Directive: Return only that part of the material below which starts with the line containing "black soap dispenser: [287,198,340,282]" and goes on through the line containing "pink spinning top: [78,243,129,294]", restated exactly.

[[ Available records, beginning ]]

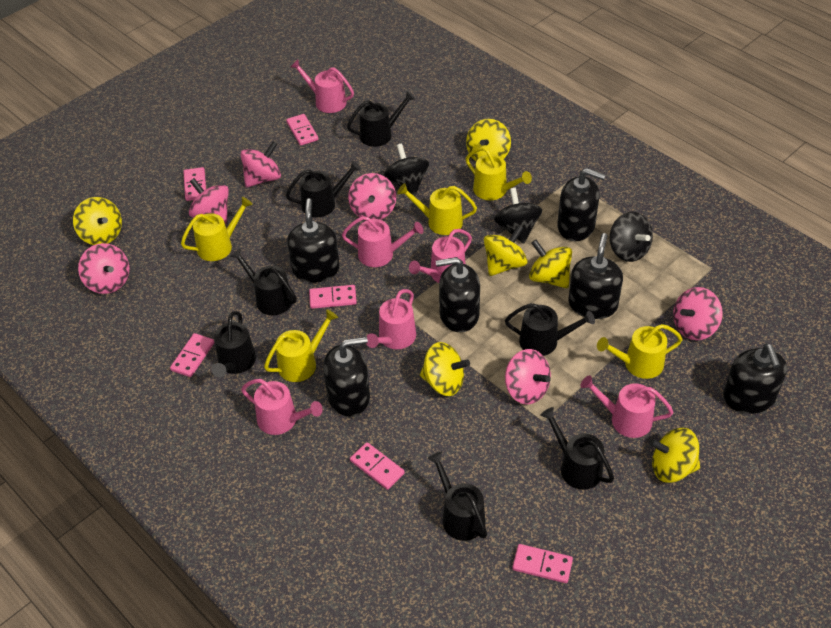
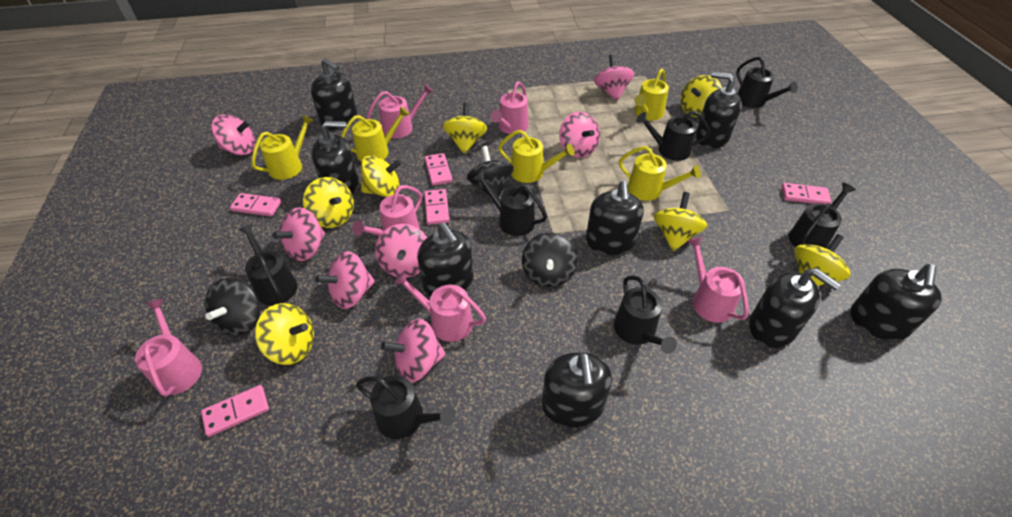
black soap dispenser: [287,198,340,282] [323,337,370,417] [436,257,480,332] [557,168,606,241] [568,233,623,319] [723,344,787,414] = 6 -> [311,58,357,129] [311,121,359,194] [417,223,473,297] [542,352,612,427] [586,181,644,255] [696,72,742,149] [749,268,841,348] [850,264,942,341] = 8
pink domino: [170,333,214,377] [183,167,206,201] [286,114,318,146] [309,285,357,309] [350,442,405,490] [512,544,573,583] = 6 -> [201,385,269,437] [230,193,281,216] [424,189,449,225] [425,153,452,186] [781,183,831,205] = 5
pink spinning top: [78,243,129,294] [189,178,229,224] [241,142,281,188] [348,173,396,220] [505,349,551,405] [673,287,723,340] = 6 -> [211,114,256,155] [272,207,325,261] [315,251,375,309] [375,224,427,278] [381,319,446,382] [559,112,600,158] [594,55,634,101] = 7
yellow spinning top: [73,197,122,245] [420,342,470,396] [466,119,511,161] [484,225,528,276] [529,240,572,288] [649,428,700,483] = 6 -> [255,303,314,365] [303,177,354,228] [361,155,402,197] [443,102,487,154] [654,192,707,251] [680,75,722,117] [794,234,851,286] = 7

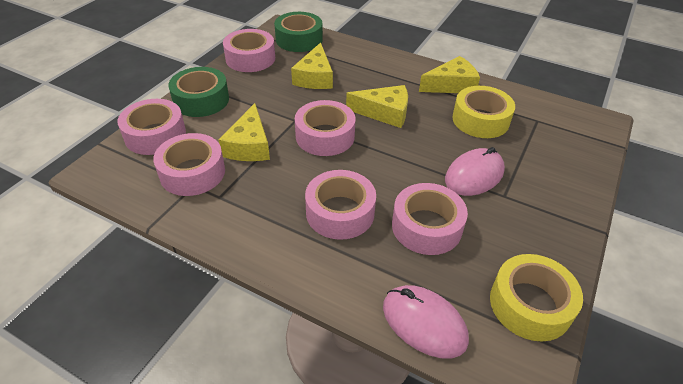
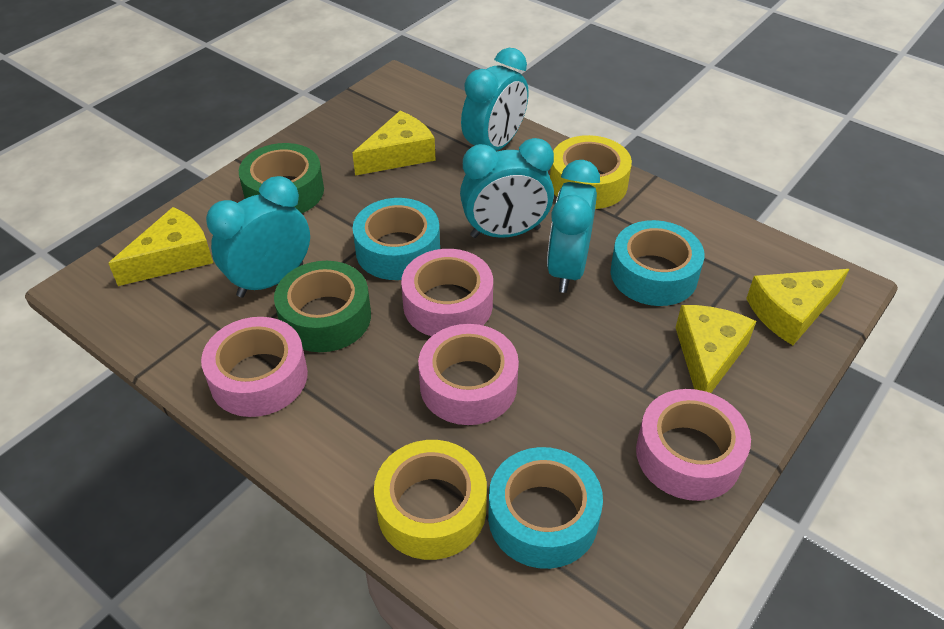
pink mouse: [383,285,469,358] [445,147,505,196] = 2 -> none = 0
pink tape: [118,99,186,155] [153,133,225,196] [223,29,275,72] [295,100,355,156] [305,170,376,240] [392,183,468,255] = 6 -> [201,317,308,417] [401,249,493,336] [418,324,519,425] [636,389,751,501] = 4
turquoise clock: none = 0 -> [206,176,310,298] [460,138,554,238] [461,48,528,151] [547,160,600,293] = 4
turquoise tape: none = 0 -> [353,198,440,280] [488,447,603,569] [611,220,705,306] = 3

[[ Available records, end ]]
[[ Available records, beginning ]]

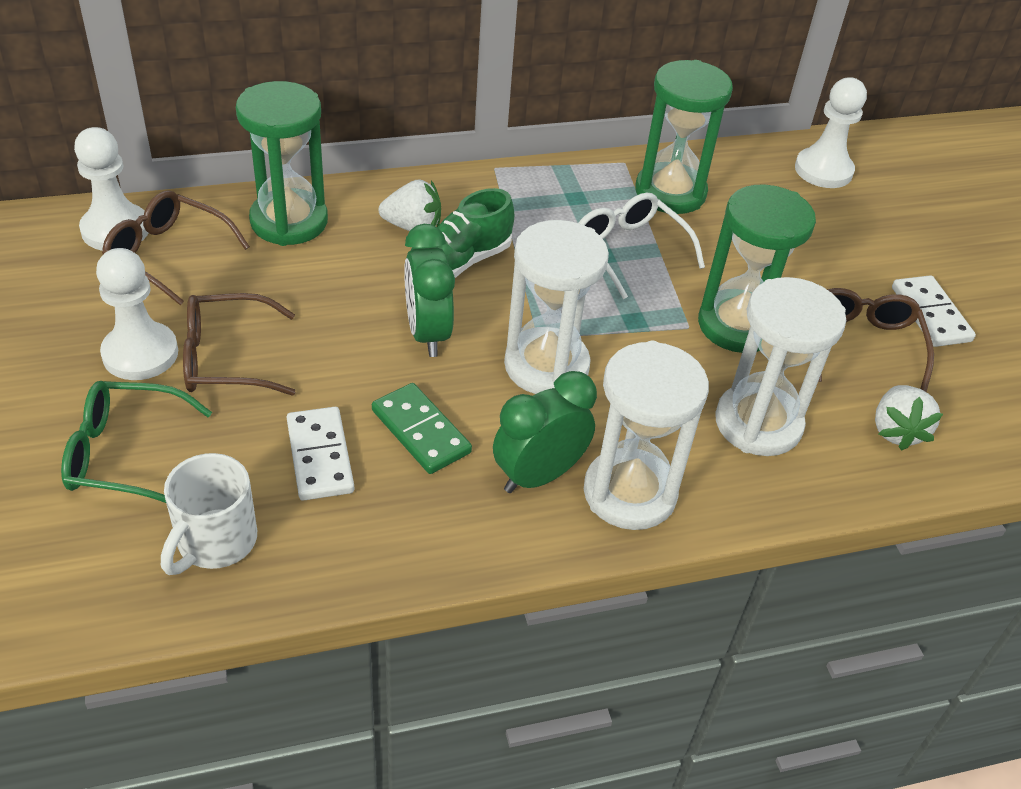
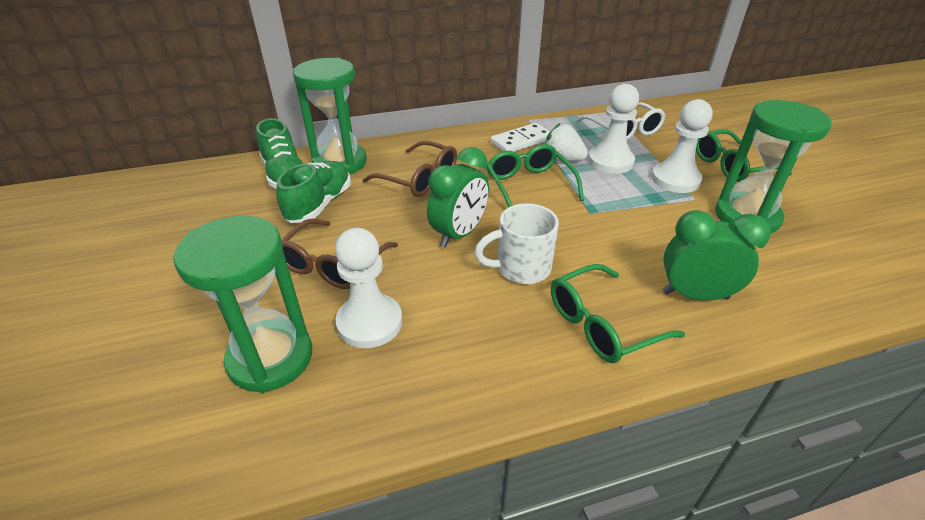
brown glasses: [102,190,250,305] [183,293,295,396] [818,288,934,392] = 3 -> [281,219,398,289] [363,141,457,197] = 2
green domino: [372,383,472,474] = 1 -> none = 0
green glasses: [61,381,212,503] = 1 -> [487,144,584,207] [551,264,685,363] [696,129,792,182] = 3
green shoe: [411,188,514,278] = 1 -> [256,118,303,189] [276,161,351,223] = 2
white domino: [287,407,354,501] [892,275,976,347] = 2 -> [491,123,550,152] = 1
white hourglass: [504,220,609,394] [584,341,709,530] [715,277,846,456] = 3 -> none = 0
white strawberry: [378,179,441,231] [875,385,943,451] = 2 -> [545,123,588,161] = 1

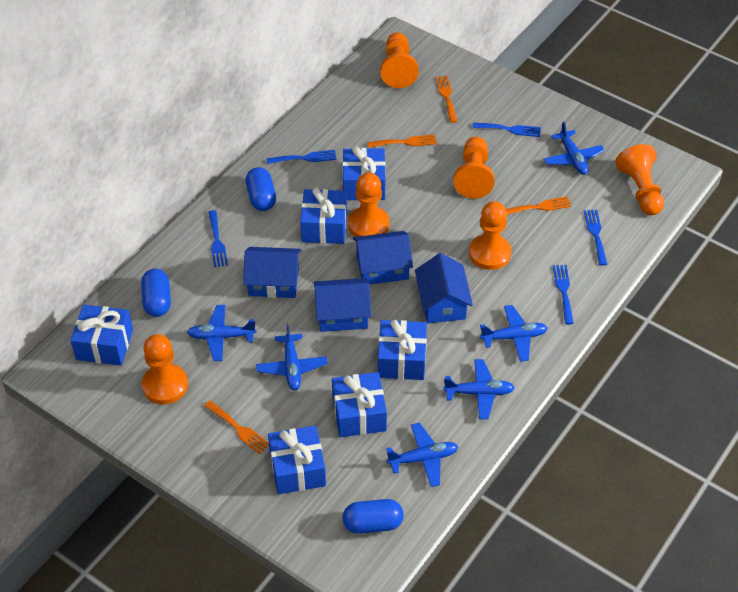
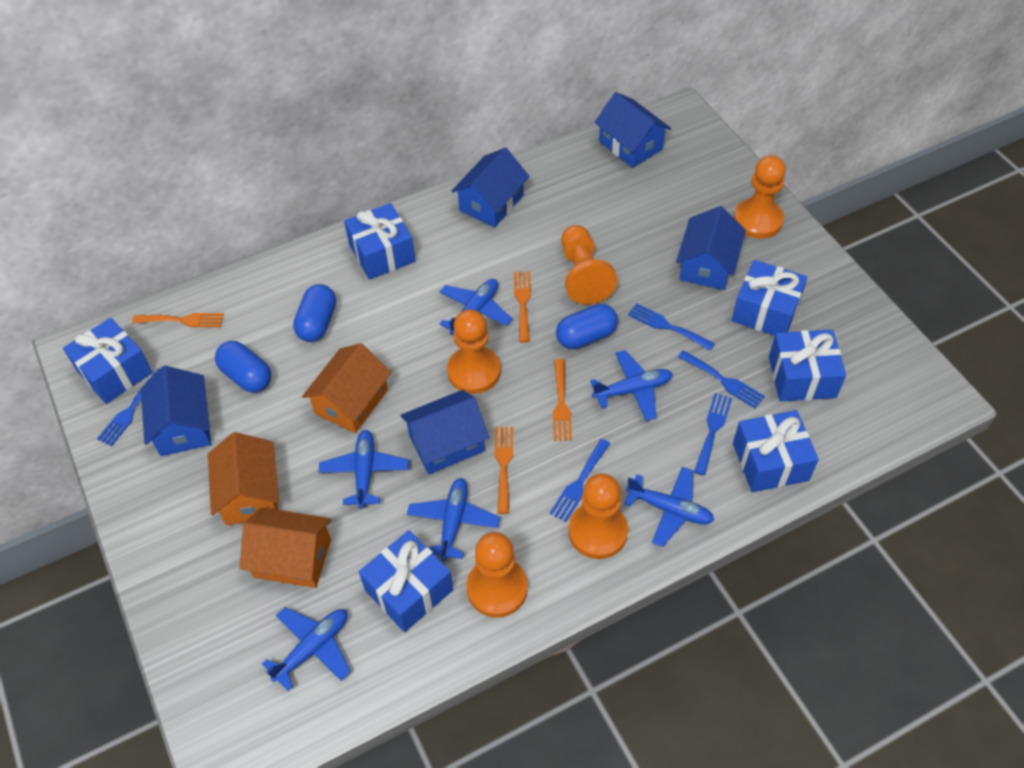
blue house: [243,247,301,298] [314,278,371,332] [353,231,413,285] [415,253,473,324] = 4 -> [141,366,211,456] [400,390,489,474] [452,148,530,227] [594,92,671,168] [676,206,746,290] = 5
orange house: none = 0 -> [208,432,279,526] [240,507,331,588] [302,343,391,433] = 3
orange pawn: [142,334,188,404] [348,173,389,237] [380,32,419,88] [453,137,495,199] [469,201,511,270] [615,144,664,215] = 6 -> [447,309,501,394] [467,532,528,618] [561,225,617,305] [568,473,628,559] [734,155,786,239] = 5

[[ Available records, end ]]
[[ Available records, beginning ]]

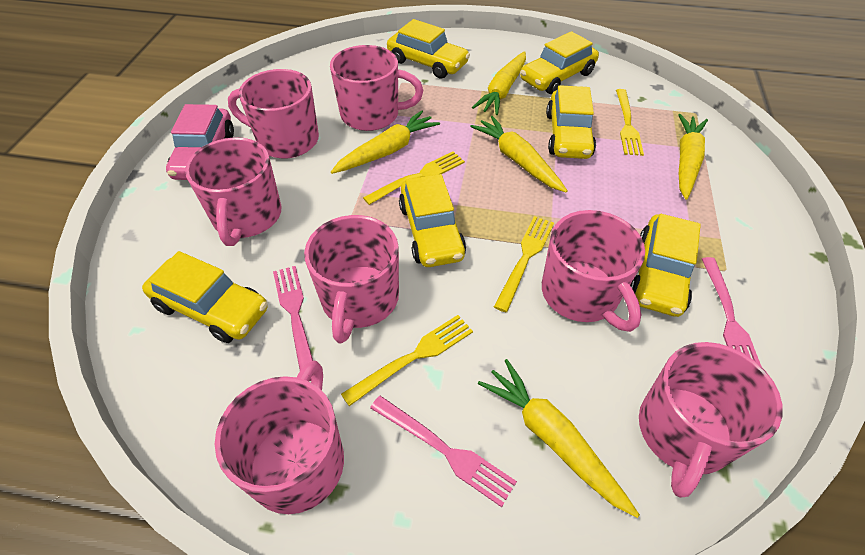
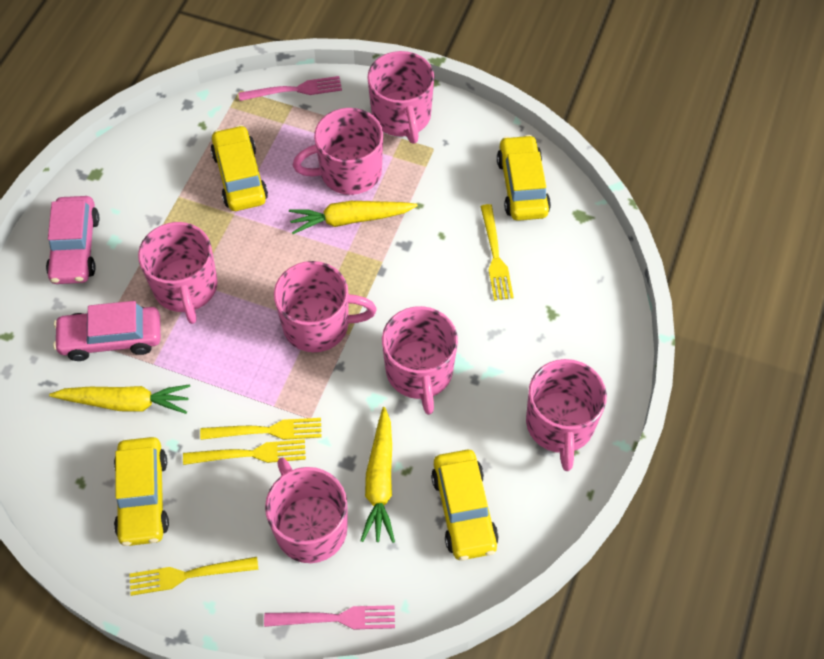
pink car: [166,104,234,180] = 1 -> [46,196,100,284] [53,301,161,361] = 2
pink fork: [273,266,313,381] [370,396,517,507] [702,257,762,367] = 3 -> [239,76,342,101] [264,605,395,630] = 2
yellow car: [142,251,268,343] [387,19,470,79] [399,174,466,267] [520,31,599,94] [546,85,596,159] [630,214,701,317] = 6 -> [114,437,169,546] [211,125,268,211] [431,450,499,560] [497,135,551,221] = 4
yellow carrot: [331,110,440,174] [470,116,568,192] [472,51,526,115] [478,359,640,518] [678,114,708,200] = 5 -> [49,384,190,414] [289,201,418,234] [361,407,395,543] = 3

[[ Available records, end ]]

Answer to this task:
black soap dispenser: [287,198,340,282] [323,337,370,417] [436,257,480,332] [557,168,606,241] [568,233,623,319] [723,344,787,414] = 6 -> [311,58,357,129] [311,121,359,194] [417,223,473,297] [542,352,612,427] [586,181,644,255] [696,72,742,149] [749,268,841,348] [850,264,942,341] = 8
pink domino: [170,333,214,377] [183,167,206,201] [286,114,318,146] [309,285,357,309] [350,442,405,490] [512,544,573,583] = 6 -> [201,385,269,437] [230,193,281,216] [424,189,449,225] [425,153,452,186] [781,183,831,205] = 5
pink spinning top: [78,243,129,294] [189,178,229,224] [241,142,281,188] [348,173,396,220] [505,349,551,405] [673,287,723,340] = 6 -> [211,114,256,155] [272,207,325,261] [315,251,375,309] [375,224,427,278] [381,319,446,382] [559,112,600,158] [594,55,634,101] = 7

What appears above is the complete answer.